*EXERCISE INPUT*.

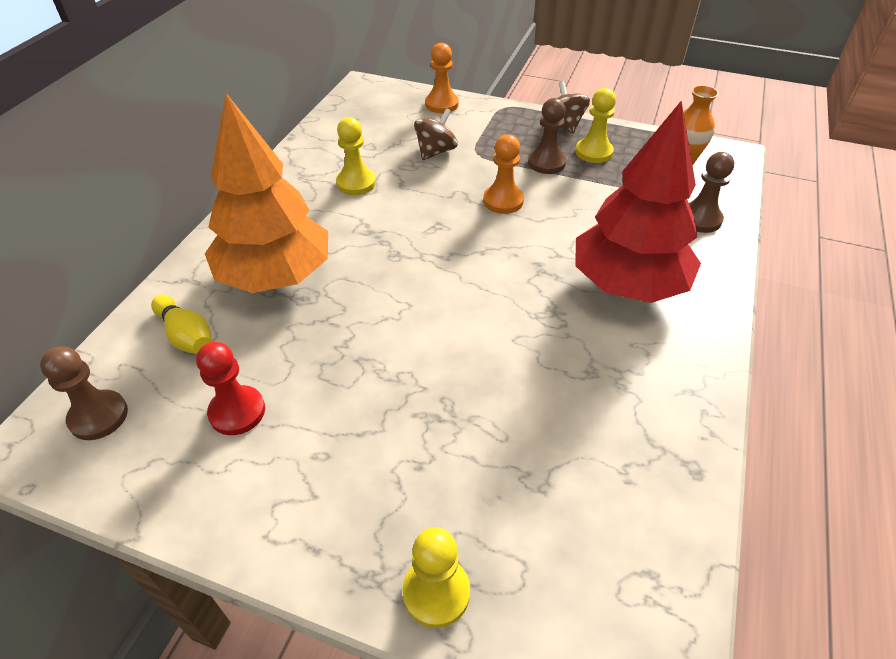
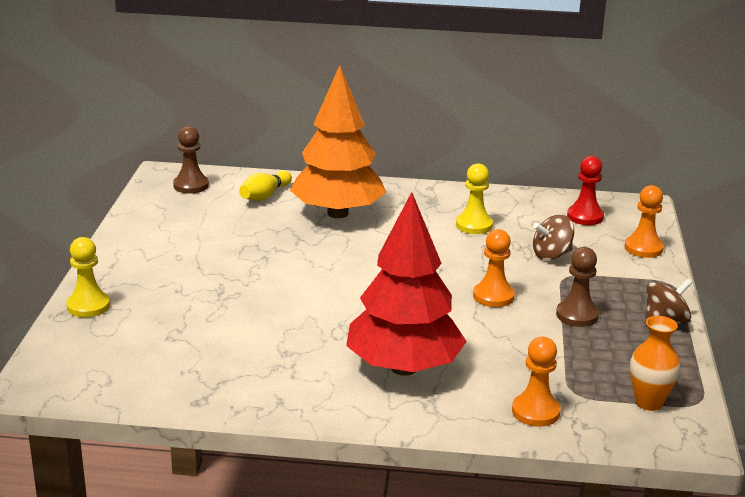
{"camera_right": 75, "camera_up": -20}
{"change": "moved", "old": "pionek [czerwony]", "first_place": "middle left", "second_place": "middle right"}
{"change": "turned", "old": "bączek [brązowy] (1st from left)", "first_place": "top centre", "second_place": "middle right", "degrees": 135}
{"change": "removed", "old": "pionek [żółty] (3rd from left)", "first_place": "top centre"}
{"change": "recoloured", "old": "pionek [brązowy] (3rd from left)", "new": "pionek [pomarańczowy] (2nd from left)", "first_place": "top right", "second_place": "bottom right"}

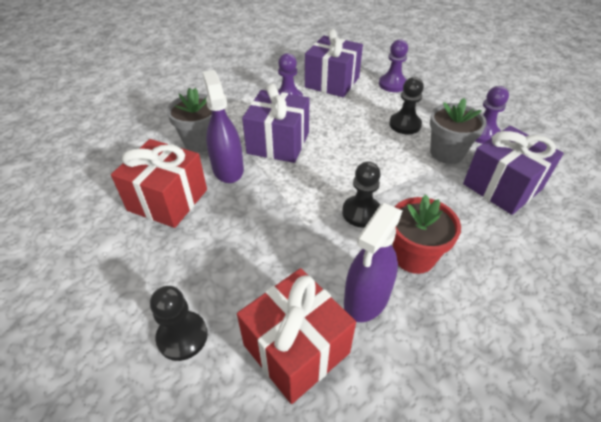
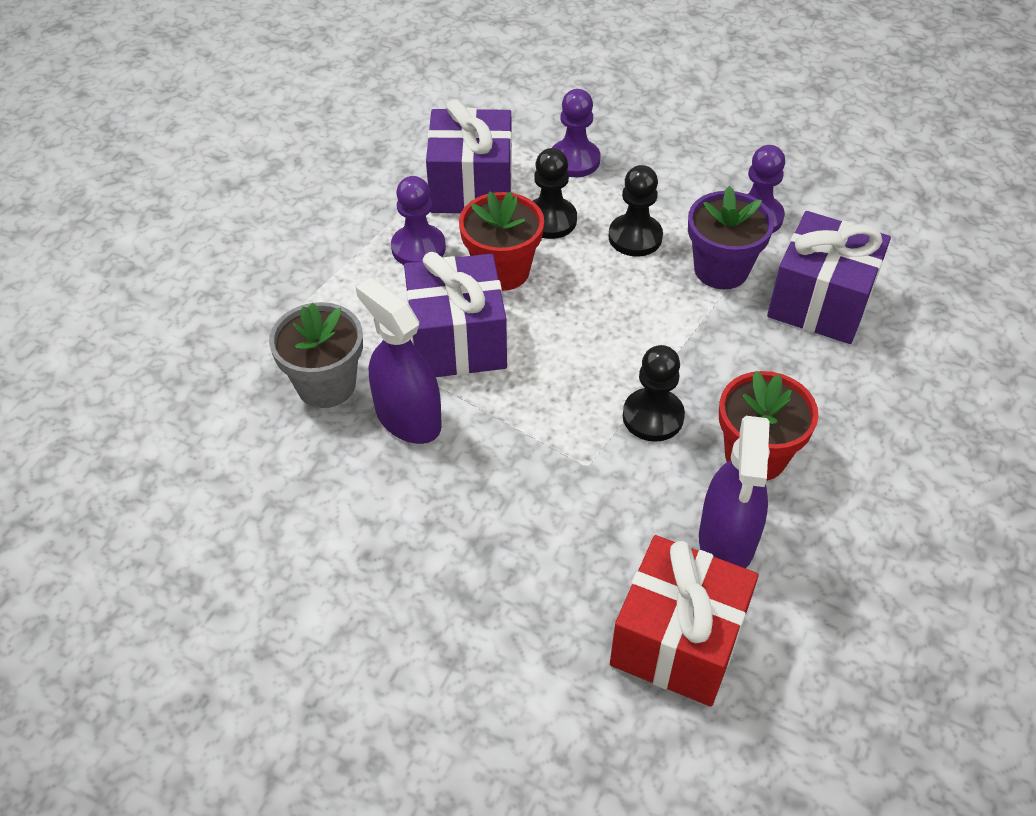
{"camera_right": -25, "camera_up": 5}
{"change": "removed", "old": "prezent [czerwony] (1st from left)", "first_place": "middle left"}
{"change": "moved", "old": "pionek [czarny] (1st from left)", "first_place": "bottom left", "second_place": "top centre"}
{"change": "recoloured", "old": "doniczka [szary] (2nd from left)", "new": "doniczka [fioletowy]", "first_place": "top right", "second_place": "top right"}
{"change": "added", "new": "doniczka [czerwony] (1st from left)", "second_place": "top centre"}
==
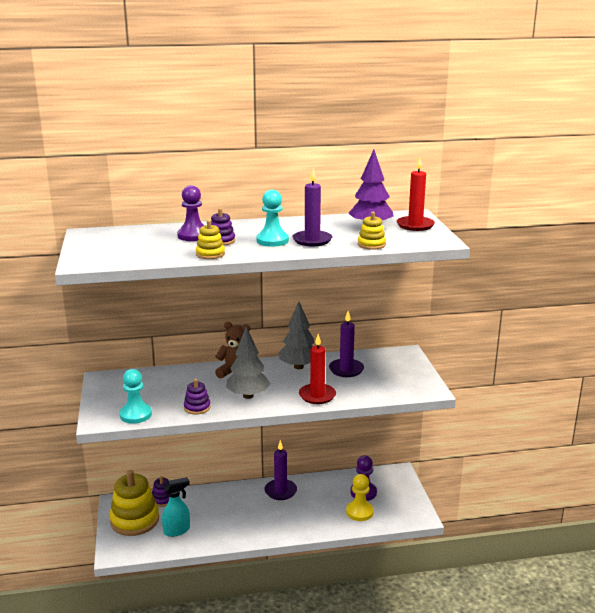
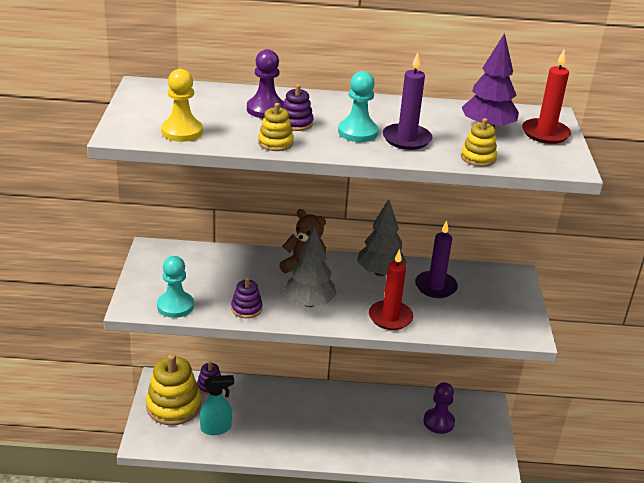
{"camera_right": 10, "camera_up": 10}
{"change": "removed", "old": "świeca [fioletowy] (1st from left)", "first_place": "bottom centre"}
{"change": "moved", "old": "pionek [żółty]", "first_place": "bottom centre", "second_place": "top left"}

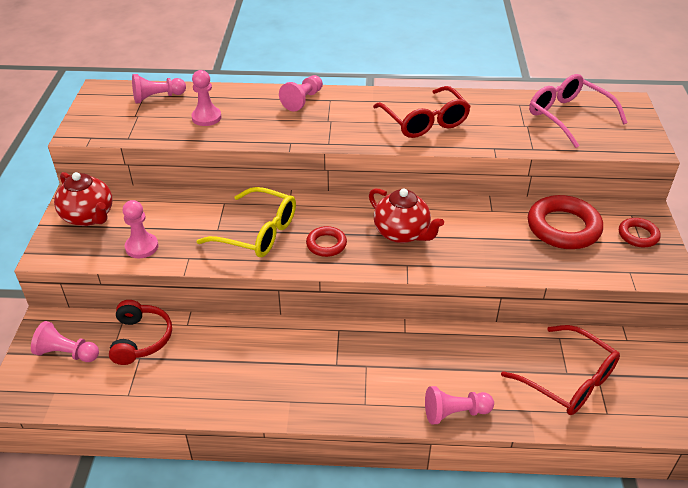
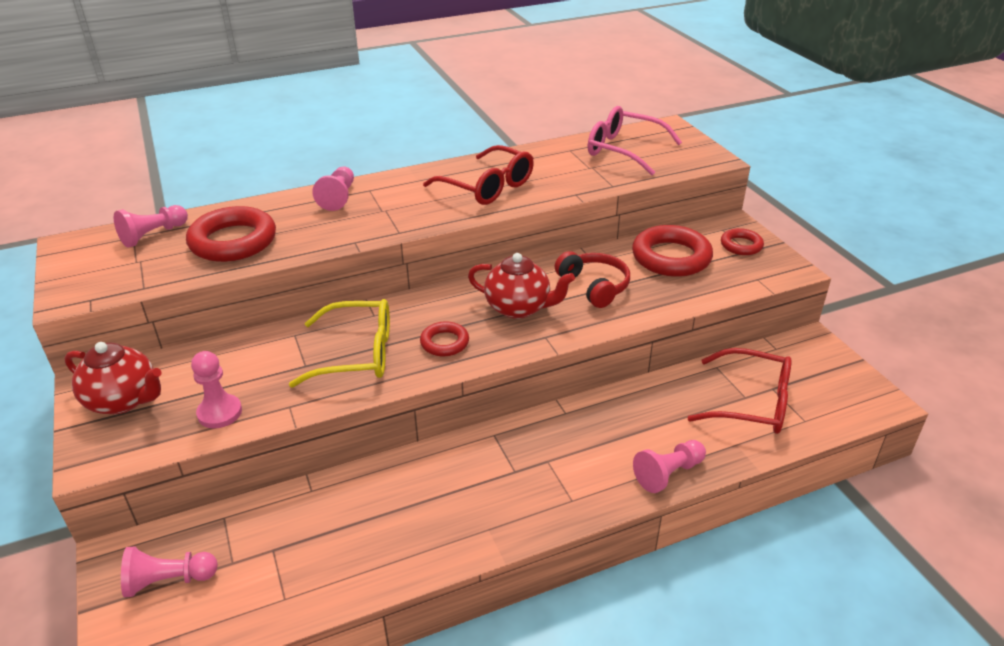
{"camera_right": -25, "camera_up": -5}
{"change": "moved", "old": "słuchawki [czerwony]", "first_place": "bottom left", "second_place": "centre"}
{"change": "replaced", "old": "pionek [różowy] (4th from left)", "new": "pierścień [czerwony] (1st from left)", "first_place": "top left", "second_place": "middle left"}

*TASK GOAL*.
Using the data above, retype exactly and only the lines from the one containing "[fioletowy] (1st from" up to and including the one containing "[różowy] (4th from", with no pictures carried over.

*OUTPUT FOR THIS TASK*.
{"change": "removed", "old": "świeca [fioletowy] (1st from left)", "first_place": "bottom centre"}
{"change": "moved", "old": "pionek [żółty]", "first_place": "bottom centre", "second_place": "top left"}

{"camera_right": -25, "camera_up": -5}
{"change": "moved", "old": "słuchawki [czerwony]", "first_place": "bottom left", "second_place": "centre"}
{"change": "replaced", "old": "pionek [różowy] (4th from left)", "new": "pierścień [czerwony] (1st from left)", "first_place": "top left", "second_place": "middle left"}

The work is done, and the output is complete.